> **What this task involves**
Exact copies are required of the lines from the line containing "red notebook: 3 -> 4" through the final line of the listing, both included, and of no other lines.

> **Data under study**
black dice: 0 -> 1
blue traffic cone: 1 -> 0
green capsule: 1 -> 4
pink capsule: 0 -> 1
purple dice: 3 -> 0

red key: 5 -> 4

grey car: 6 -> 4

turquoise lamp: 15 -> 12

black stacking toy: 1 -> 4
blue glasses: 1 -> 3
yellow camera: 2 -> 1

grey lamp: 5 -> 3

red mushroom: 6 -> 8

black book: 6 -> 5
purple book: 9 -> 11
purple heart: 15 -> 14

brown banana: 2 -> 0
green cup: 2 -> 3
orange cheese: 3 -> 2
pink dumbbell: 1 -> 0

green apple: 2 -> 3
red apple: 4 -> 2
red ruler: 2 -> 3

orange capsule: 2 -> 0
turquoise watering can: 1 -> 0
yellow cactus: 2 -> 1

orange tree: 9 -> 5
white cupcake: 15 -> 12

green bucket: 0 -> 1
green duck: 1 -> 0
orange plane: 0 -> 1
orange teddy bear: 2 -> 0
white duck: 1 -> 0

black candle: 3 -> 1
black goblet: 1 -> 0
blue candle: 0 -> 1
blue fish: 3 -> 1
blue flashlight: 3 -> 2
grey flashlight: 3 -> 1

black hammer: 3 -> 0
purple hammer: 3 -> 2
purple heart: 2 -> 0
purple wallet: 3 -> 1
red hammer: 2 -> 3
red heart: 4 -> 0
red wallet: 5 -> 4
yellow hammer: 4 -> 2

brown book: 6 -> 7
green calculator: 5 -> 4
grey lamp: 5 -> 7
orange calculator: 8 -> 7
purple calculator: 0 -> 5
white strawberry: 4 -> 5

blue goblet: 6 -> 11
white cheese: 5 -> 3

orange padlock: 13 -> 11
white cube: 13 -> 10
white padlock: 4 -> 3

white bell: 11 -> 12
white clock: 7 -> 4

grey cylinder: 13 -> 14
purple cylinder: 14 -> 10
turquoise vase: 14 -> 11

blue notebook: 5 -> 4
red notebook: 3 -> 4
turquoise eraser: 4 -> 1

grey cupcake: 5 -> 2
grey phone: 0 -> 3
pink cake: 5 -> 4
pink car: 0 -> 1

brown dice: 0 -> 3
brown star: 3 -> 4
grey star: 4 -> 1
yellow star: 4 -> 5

> **Exercise response**
red notebook: 3 -> 4
turquoise eraser: 4 -> 1

grey cupcake: 5 -> 2
grey phone: 0 -> 3
pink cake: 5 -> 4
pink car: 0 -> 1

brown dice: 0 -> 3
brown star: 3 -> 4
grey star: 4 -> 1
yellow star: 4 -> 5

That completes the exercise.